» Task goal
Wherever the string "moved" shows up in the data below, copy the whole line.

» Supplied records
::::::::::
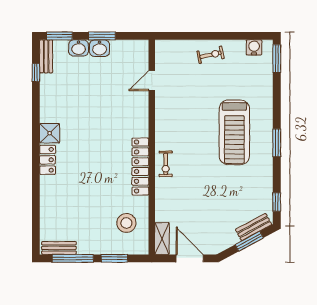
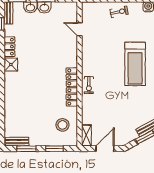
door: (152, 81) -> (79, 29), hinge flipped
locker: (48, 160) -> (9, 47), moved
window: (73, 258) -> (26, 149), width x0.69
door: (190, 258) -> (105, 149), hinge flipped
::::::::::
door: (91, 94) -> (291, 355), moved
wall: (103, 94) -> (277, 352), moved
::::::::::
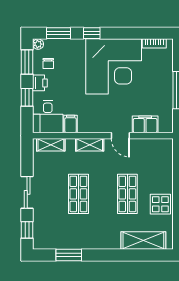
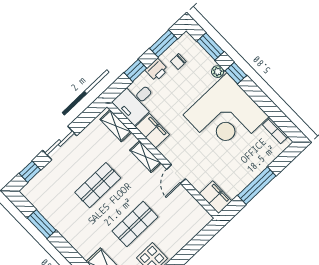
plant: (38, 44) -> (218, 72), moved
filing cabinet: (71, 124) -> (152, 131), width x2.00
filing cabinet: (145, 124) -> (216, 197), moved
::::::::::
» Result of this exercise
locker: (48, 160) -> (9, 47), moved
door: (91, 94) -> (291, 355), moved
wall: (103, 94) -> (277, 352), moved
plant: (38, 44) -> (218, 72), moved
filing cabinet: (145, 124) -> (216, 197), moved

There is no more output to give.